-- Opening Marker --
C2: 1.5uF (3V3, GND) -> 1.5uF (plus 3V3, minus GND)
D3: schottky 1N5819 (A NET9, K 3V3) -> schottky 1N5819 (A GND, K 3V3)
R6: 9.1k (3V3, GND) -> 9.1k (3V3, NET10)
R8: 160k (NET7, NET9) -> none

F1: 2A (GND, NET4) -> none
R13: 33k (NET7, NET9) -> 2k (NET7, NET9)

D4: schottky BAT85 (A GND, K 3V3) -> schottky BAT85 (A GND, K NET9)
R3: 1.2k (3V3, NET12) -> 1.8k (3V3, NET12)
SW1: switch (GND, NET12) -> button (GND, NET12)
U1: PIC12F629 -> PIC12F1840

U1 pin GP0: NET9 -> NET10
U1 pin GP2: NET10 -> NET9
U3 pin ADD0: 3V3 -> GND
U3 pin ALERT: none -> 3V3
-- Closing Marker --
-- Opening Marker --
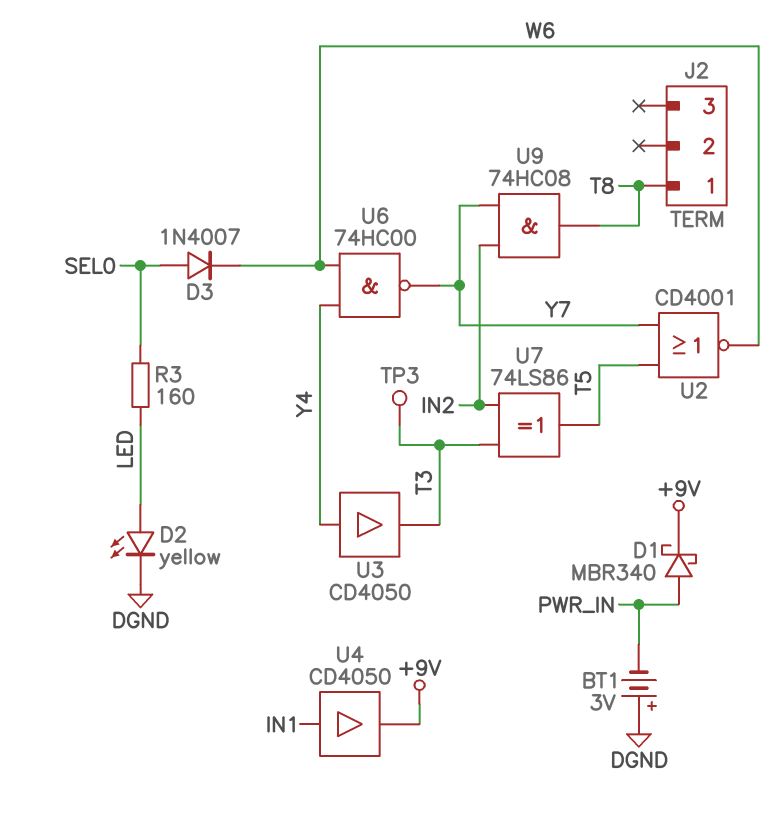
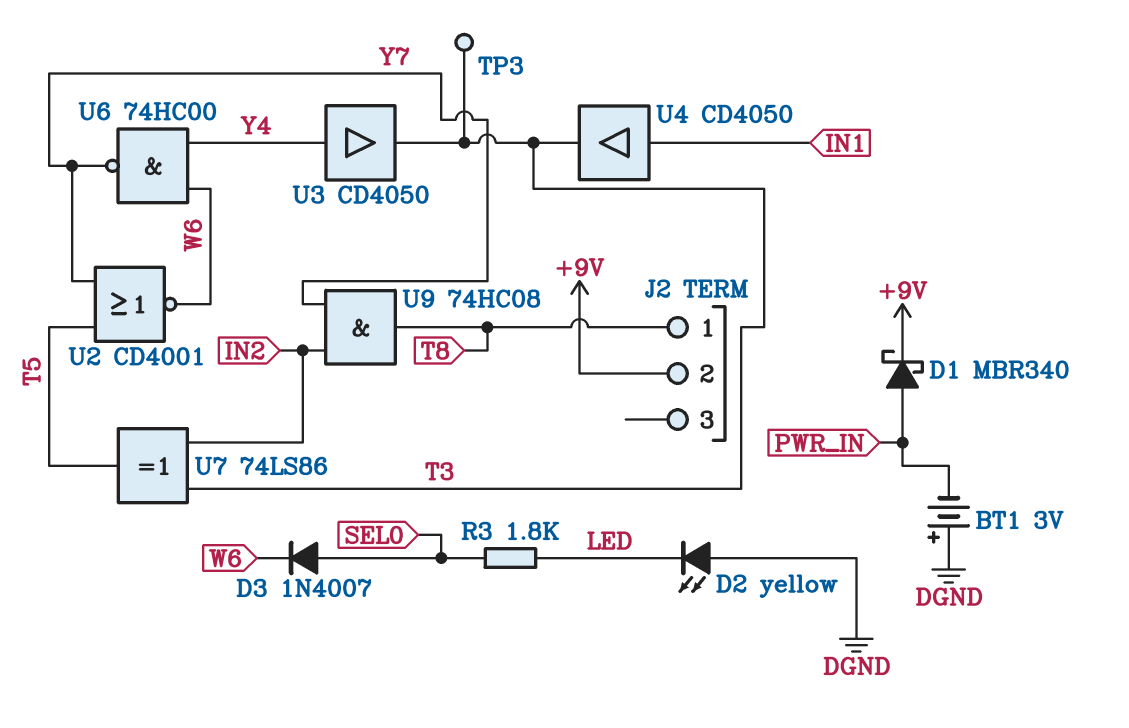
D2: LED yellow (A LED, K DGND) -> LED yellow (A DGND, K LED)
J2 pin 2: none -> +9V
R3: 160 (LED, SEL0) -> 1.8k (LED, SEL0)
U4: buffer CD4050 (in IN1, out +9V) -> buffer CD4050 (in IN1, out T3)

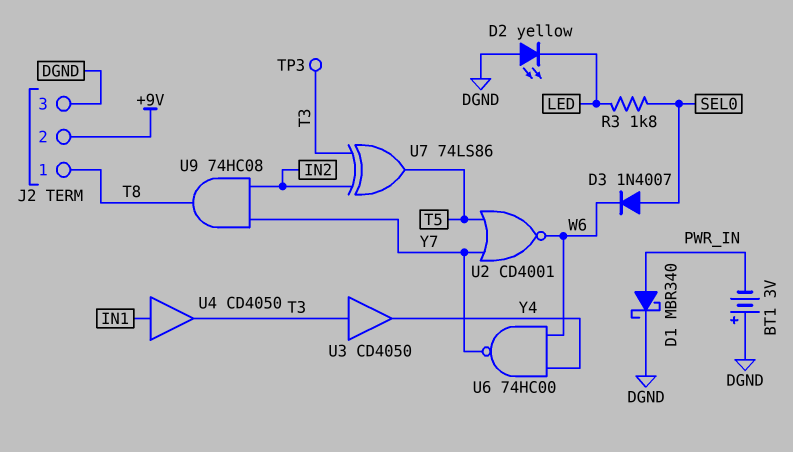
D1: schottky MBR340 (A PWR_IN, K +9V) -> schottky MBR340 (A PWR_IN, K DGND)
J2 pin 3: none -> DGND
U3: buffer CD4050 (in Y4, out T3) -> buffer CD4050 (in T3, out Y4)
-- Closing Marker --
-- Opening Marker --
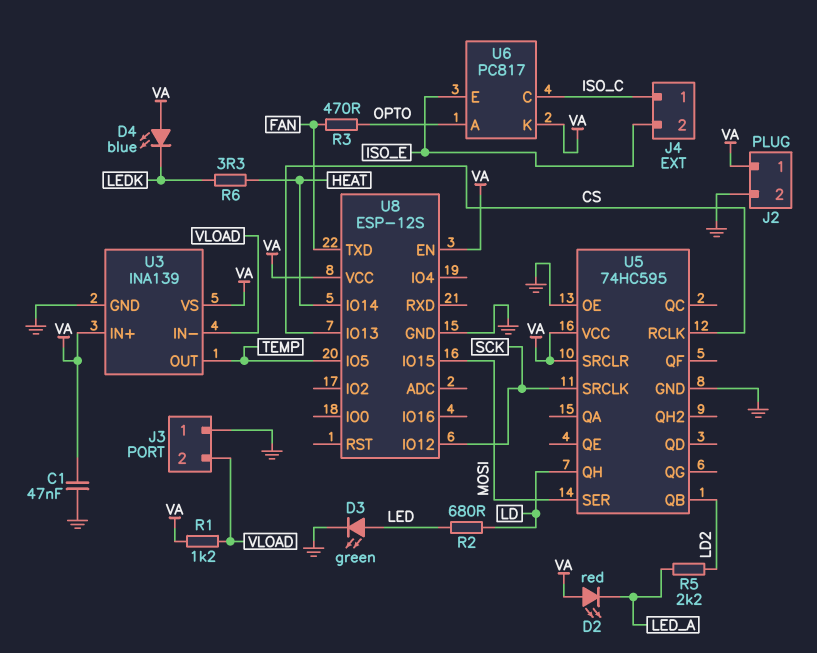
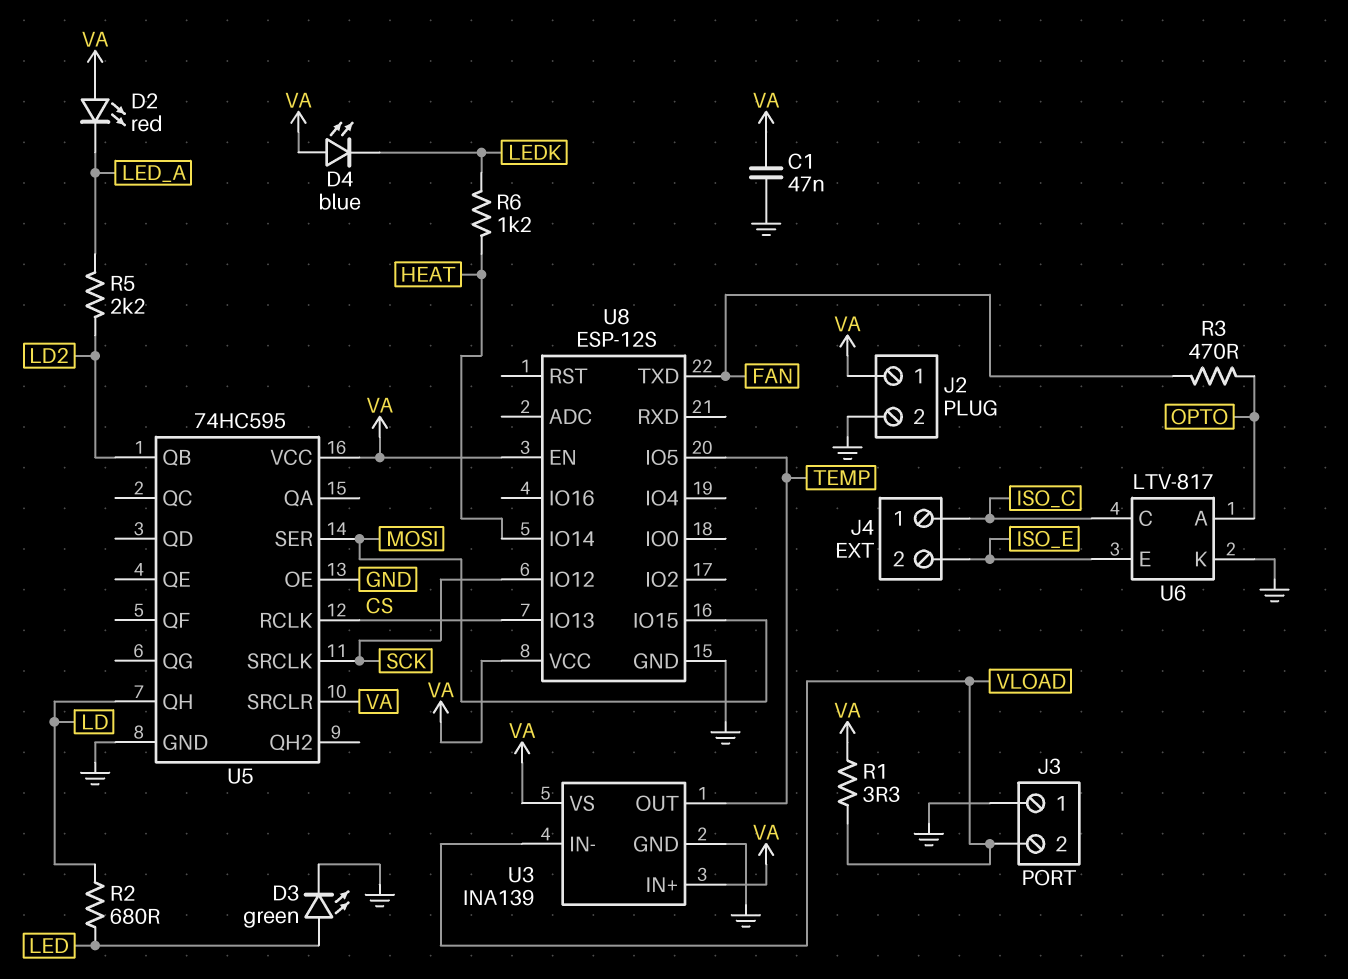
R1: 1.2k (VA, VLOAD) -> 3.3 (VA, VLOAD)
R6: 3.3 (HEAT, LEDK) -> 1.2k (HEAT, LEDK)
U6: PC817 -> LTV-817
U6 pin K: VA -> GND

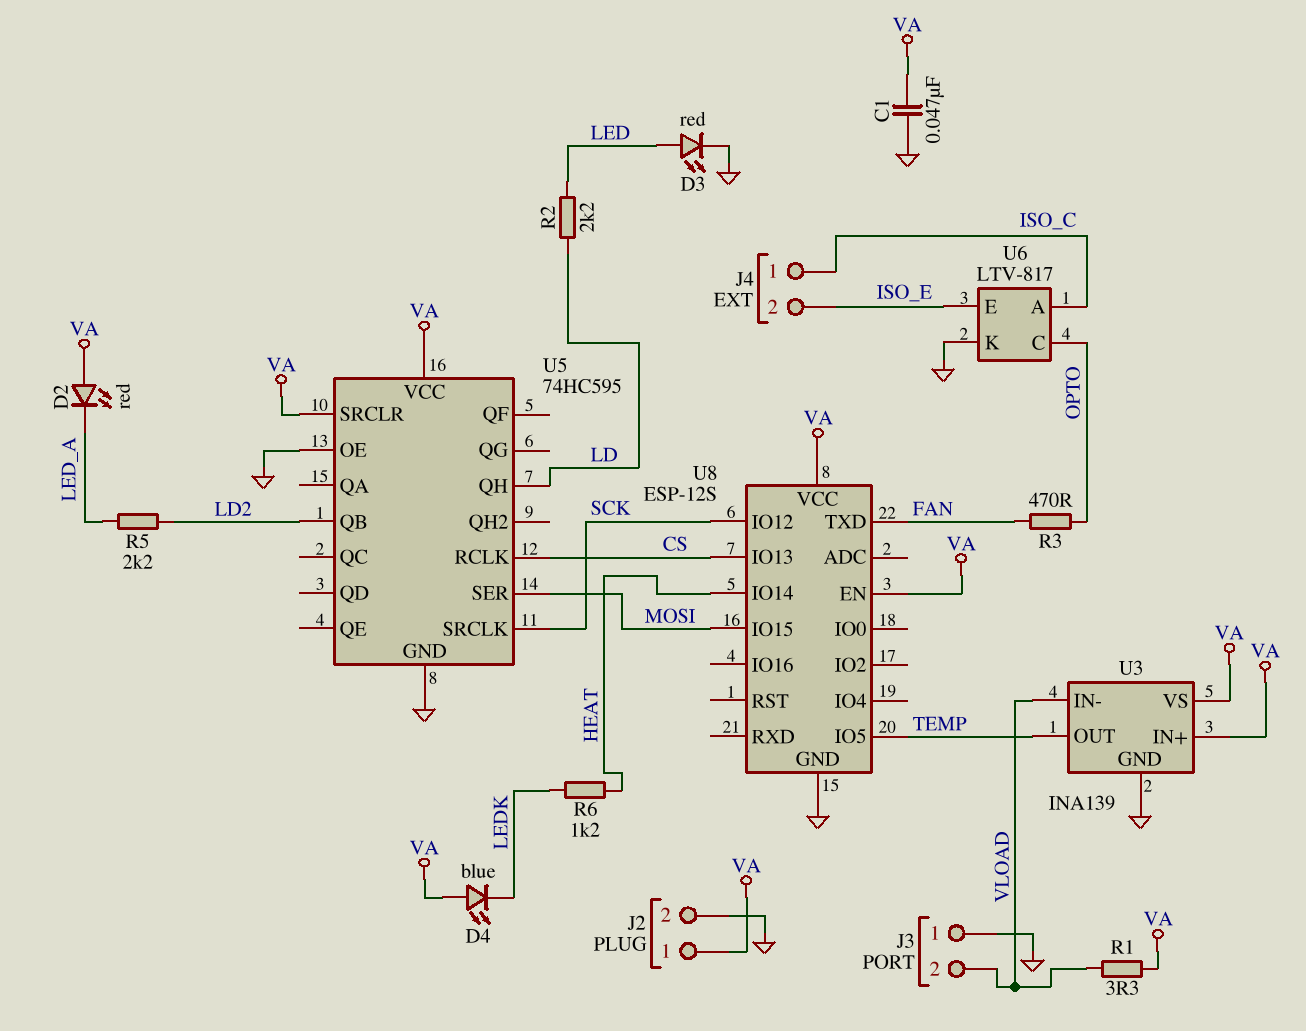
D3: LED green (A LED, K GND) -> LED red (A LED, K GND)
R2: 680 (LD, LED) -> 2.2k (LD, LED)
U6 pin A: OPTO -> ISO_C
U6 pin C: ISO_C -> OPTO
-- Closing Marker --
## What this task involves
I would like the exact lines from the data above, starting with the one that holds "R6: 3.3 (HEAT, LEDK) -> 1.2k (HEAT, LEDK)" and going on through the one that holds "U6 pin C: ISO_C -> OPTO", without the pictures.

## Task answer
R6: 3.3 (HEAT, LEDK) -> 1.2k (HEAT, LEDK)
U6: PC817 -> LTV-817
U6 pin K: VA -> GND

D3: LED green (A LED, K GND) -> LED red (A LED, K GND)
R2: 680 (LD, LED) -> 2.2k (LD, LED)
U6 pin A: OPTO -> ISO_C
U6 pin C: ISO_C -> OPTO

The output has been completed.